Exercise aim:
Return every line of the material that contains the string "numericTimeSignature".

Listed entries:
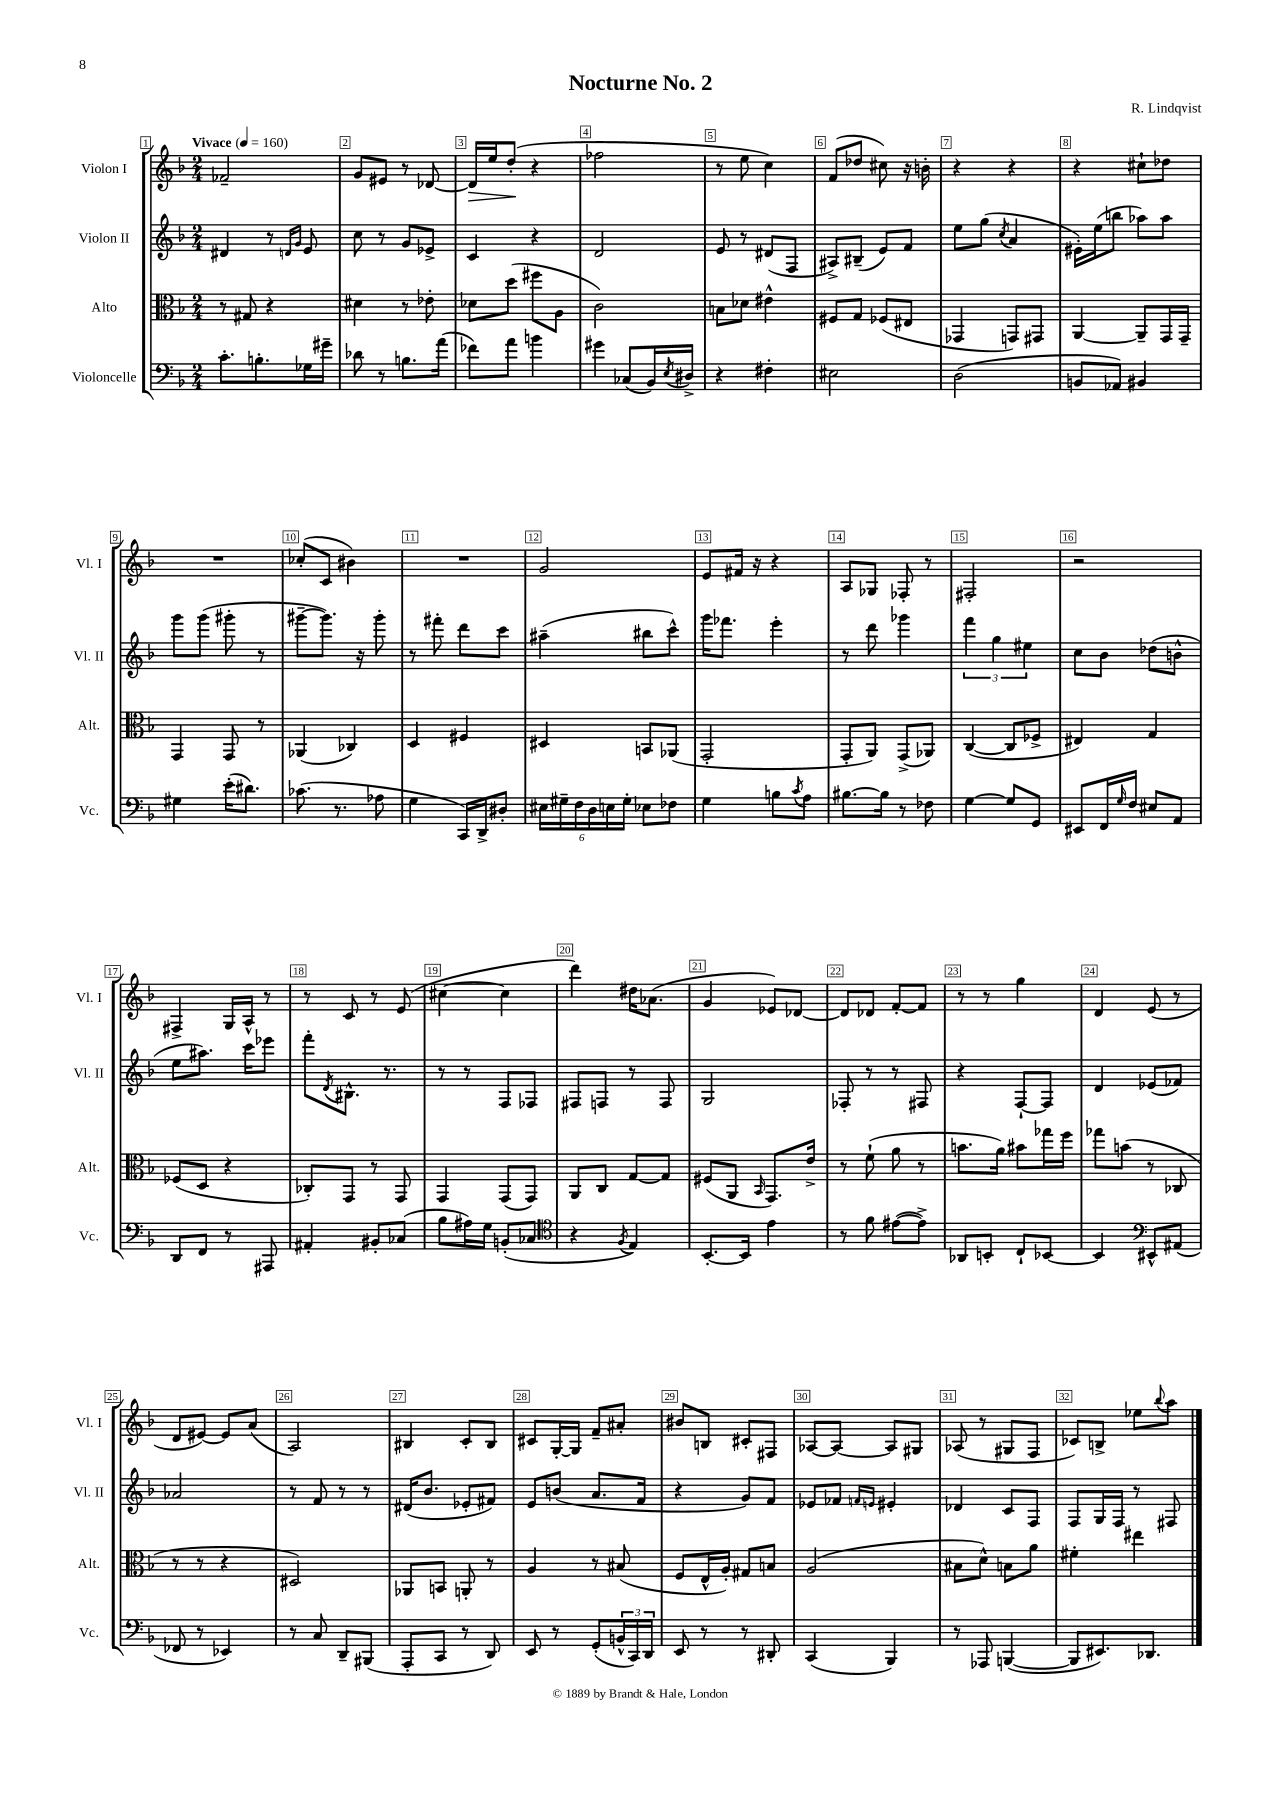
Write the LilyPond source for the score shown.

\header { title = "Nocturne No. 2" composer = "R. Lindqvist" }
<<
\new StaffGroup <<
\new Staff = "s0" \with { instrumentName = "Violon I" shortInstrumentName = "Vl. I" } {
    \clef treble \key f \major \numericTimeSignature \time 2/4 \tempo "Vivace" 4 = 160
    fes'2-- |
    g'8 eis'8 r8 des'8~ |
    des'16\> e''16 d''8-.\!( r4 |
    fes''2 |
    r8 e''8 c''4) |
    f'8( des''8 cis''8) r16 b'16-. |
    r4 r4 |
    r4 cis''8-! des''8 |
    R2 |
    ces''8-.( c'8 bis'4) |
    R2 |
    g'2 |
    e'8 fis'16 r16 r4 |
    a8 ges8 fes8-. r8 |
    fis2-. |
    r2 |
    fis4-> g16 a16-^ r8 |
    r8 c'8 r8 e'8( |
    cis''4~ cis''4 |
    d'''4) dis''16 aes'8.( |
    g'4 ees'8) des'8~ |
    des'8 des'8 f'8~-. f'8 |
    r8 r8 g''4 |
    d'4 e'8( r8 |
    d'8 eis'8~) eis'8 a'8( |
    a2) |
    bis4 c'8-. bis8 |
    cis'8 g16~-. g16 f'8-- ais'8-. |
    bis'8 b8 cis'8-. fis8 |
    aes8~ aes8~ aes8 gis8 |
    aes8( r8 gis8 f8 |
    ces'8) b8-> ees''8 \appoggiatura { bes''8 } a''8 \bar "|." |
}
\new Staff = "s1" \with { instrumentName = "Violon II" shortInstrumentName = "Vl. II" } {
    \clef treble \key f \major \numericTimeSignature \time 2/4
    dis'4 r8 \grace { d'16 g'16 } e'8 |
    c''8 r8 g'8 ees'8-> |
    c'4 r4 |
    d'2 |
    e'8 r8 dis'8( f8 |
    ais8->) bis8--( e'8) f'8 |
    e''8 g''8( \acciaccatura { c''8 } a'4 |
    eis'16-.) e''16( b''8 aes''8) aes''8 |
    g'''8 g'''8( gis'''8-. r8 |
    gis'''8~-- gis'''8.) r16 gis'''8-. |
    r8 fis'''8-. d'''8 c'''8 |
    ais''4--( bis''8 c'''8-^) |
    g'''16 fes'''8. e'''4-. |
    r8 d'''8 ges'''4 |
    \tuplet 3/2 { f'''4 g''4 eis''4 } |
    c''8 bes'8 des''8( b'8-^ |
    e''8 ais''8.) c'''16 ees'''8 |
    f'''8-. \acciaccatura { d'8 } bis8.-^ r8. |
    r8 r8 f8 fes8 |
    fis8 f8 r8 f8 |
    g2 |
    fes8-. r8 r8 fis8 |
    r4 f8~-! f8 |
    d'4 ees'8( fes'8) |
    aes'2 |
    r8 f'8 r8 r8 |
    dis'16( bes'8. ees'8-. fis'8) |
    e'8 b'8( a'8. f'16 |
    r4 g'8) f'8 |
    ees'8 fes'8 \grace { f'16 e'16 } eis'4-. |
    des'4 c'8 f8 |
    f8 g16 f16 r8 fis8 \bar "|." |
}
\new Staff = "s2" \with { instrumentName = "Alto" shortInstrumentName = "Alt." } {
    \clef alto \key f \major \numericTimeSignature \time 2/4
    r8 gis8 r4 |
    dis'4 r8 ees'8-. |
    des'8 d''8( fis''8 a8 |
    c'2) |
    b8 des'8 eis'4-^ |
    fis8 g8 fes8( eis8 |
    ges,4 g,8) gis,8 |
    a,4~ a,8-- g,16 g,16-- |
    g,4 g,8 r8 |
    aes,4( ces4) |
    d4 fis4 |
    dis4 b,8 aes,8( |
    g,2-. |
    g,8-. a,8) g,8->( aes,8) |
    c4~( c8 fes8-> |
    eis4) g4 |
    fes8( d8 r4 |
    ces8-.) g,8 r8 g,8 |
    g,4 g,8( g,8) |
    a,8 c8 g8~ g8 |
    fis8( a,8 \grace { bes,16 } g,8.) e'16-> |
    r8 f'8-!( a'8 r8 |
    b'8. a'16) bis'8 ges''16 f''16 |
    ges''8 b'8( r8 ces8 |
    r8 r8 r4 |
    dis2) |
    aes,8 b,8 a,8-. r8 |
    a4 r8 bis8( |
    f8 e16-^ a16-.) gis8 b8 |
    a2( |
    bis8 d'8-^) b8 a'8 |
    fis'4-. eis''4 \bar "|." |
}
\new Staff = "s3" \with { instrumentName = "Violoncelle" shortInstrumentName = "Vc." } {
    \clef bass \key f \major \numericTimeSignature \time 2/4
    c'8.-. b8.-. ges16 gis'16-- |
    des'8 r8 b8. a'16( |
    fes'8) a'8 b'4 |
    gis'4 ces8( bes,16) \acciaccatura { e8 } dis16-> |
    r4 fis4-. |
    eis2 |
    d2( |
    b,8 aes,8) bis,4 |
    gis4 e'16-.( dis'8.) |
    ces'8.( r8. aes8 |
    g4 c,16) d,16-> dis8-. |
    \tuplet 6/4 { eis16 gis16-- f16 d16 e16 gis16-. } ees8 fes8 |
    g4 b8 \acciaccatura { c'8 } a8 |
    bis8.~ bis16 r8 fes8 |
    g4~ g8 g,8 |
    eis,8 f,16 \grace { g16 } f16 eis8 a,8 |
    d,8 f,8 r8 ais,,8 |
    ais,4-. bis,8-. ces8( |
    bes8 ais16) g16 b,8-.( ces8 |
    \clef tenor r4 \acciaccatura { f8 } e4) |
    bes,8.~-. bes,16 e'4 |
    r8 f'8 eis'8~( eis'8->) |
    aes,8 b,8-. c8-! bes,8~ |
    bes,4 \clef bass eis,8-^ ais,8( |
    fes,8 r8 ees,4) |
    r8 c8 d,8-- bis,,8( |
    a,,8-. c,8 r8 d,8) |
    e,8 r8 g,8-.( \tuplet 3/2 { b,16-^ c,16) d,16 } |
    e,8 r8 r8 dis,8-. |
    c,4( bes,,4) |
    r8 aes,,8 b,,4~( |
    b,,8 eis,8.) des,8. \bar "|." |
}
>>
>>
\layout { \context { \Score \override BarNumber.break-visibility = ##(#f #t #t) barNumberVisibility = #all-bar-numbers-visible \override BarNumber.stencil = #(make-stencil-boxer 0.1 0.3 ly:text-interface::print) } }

Correct response:
    \clef treble \key f \major \numericTimeSignature \time 2/4 \tempo "Vivace" 4 = 160
    \clef treble \key f \major \numericTimeSignature \time 2/4
    \clef alto \key f \major \numericTimeSignature \time 2/4
    \clef bass \key f \major \numericTimeSignature \time 2/4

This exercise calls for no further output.